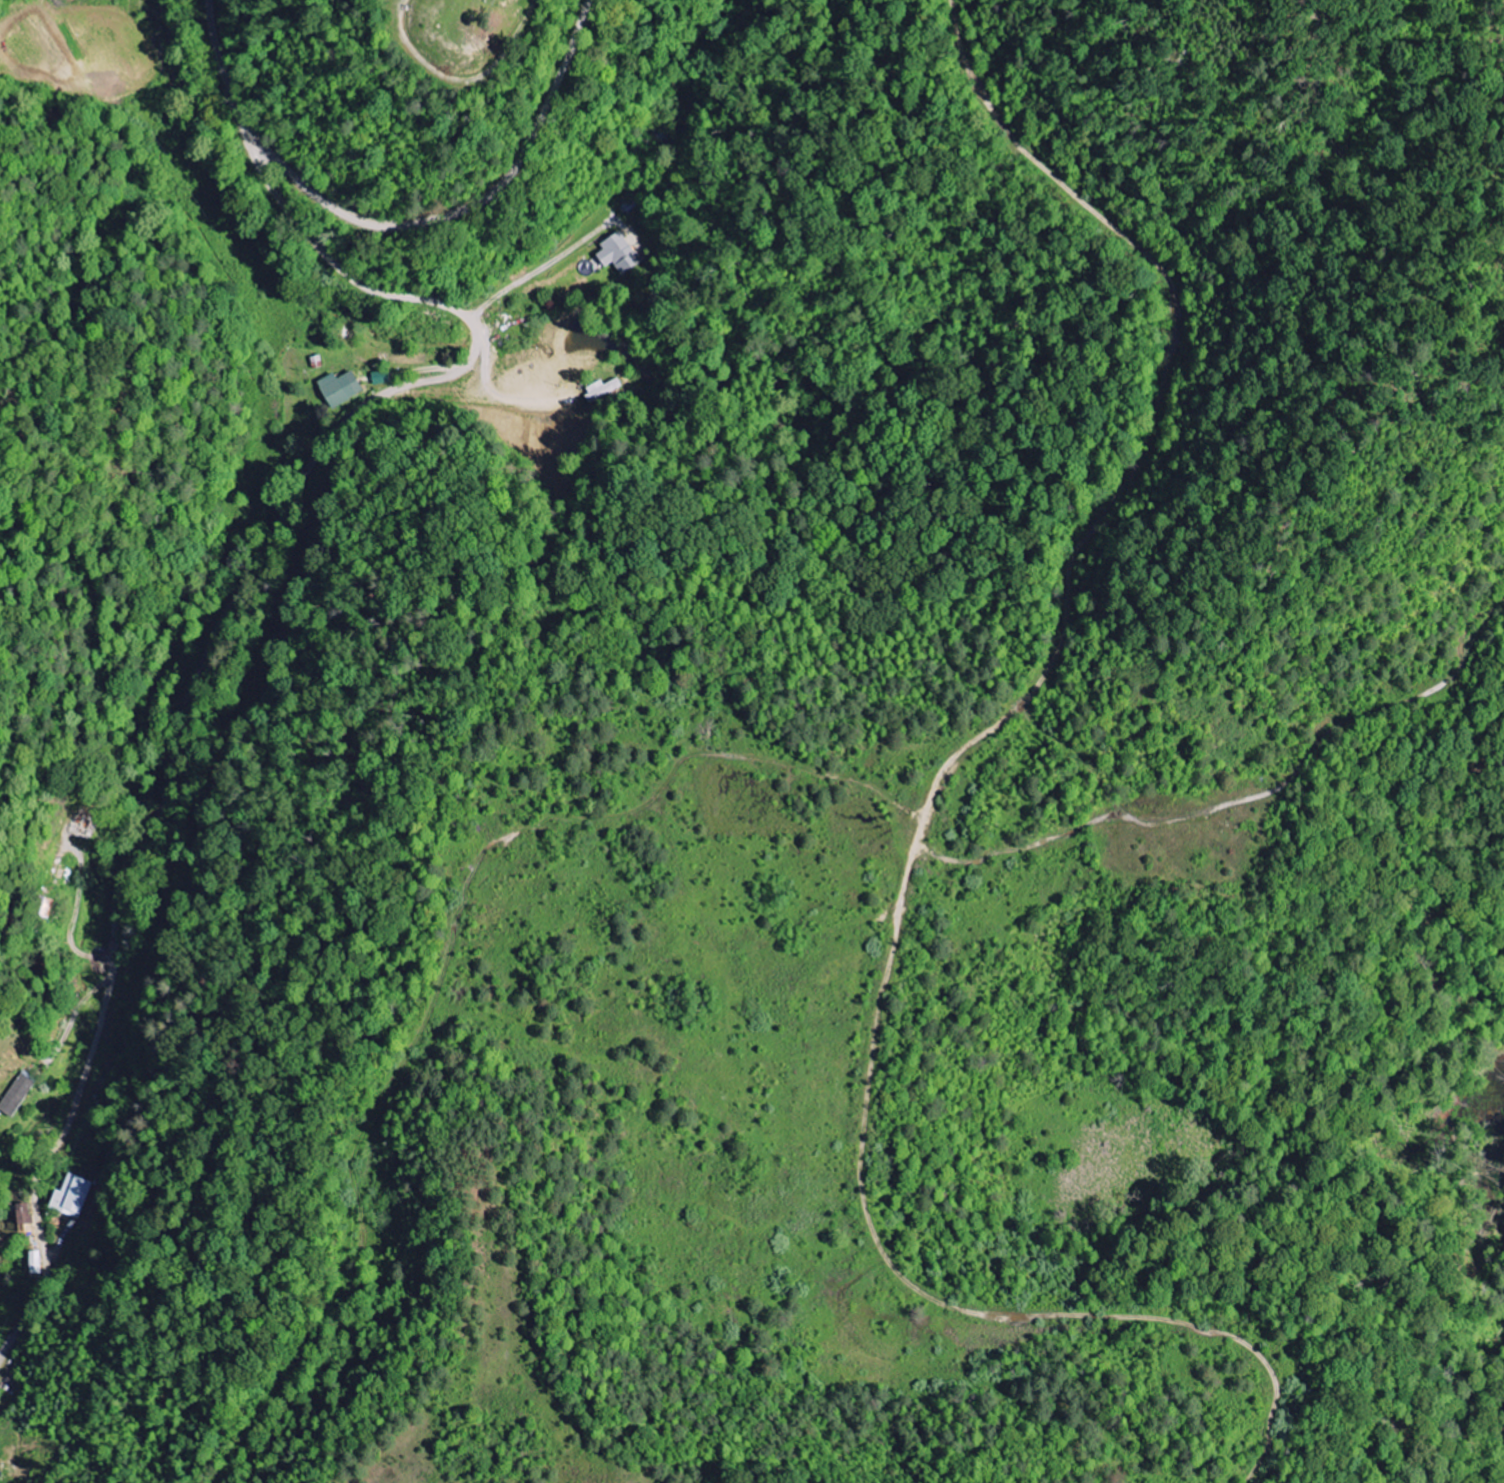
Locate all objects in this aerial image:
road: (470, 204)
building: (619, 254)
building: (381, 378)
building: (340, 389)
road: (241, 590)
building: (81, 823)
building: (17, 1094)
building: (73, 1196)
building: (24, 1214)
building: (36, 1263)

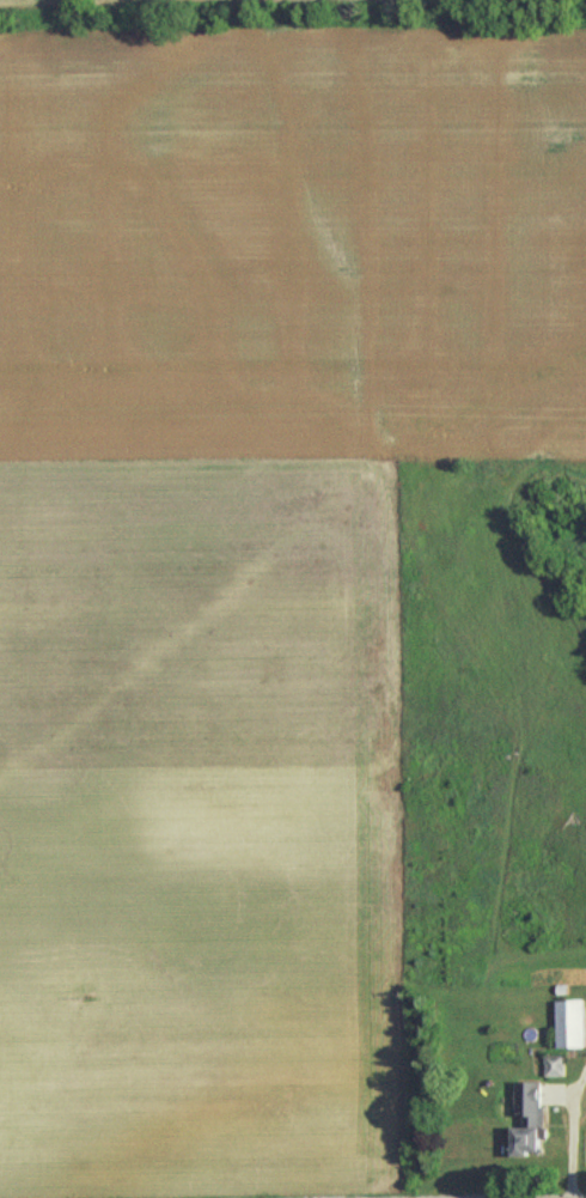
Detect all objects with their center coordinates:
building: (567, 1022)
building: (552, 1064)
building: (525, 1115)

::::::::

● **EXERCISE GOAL**
Give back exactly the lines beginning at the one with "Detect all objects" and ending at the final line of the material; both boundary lines belong in it.

● **EXERCISE OUTPUT**
Detect all objects with their center coordinates:
building: (567, 1022)
building: (552, 1064)
building: (525, 1115)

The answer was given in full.